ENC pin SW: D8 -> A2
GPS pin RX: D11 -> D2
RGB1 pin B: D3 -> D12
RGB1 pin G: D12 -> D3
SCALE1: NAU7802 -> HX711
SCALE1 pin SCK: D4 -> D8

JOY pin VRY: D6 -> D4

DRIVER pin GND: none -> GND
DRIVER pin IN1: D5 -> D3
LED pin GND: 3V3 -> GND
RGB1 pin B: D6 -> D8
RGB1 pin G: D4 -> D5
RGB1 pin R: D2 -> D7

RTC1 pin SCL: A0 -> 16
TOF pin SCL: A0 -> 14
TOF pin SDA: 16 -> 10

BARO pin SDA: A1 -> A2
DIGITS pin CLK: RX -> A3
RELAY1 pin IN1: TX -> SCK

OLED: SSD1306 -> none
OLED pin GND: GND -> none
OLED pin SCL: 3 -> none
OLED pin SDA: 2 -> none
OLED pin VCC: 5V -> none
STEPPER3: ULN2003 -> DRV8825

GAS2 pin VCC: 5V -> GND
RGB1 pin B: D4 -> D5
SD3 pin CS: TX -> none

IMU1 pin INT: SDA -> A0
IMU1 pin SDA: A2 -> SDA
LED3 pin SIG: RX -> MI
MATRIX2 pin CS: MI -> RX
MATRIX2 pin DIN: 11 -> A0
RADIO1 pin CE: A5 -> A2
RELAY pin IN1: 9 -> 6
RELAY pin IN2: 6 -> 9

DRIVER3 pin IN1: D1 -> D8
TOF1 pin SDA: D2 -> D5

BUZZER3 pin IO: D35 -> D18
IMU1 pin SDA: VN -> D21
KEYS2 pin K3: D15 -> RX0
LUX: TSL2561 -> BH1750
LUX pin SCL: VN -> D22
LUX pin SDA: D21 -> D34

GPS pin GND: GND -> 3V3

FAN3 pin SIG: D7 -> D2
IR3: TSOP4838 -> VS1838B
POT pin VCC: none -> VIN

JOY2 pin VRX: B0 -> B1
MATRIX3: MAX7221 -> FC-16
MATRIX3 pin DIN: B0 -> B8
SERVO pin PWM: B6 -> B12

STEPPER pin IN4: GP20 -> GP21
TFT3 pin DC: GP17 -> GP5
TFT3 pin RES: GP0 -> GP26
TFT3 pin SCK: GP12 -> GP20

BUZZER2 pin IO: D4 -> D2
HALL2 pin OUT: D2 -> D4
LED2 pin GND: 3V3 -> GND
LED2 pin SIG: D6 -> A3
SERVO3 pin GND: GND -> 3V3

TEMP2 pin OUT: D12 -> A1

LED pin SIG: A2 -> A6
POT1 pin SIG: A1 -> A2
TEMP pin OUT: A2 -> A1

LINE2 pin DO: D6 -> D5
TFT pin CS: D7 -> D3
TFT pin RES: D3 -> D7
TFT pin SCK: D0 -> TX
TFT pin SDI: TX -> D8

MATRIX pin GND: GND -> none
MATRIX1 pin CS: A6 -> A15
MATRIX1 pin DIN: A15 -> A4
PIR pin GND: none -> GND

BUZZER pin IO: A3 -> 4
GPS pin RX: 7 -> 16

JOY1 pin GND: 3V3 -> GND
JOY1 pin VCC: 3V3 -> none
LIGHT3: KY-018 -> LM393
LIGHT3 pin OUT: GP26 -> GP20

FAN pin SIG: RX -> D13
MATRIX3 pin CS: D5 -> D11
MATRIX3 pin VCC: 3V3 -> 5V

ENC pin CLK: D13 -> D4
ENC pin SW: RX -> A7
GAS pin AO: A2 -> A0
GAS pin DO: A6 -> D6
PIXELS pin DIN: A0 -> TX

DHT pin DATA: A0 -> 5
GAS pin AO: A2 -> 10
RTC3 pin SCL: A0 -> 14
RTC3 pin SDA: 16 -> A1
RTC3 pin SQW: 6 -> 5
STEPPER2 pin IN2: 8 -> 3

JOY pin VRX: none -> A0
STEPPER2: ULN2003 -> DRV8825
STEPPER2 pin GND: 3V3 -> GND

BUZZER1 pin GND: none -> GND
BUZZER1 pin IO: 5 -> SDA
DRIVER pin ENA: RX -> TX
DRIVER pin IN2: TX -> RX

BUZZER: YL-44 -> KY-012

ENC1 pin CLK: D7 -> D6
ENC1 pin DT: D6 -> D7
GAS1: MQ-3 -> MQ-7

What needs to be done -> Return the span of lines in the data above that opens at the line with "IMU1 pin INT: SDA -> A0" and closes at the line with "MATRIX3: MAX7221 -> FC-16", exactly, ends included, nothing else.

Output of the task ->
IMU1 pin INT: SDA -> A0
IMU1 pin SDA: A2 -> SDA
LED3 pin SIG: RX -> MI
MATRIX2 pin CS: MI -> RX
MATRIX2 pin DIN: 11 -> A0
RADIO1 pin CE: A5 -> A2
RELAY pin IN1: 9 -> 6
RELAY pin IN2: 6 -> 9

DRIVER3 pin IN1: D1 -> D8
TOF1 pin SDA: D2 -> D5

BUZZER3 pin IO: D35 -> D18
IMU1 pin SDA: VN -> D21
KEYS2 pin K3: D15 -> RX0
LUX: TSL2561 -> BH1750
LUX pin SCL: VN -> D22
LUX pin SDA: D21 -> D34

GPS pin GND: GND -> 3V3

FAN3 pin SIG: D7 -> D2
IR3: TSOP4838 -> VS1838B
POT pin VCC: none -> VIN

JOY2 pin VRX: B0 -> B1
MATRIX3: MAX7221 -> FC-16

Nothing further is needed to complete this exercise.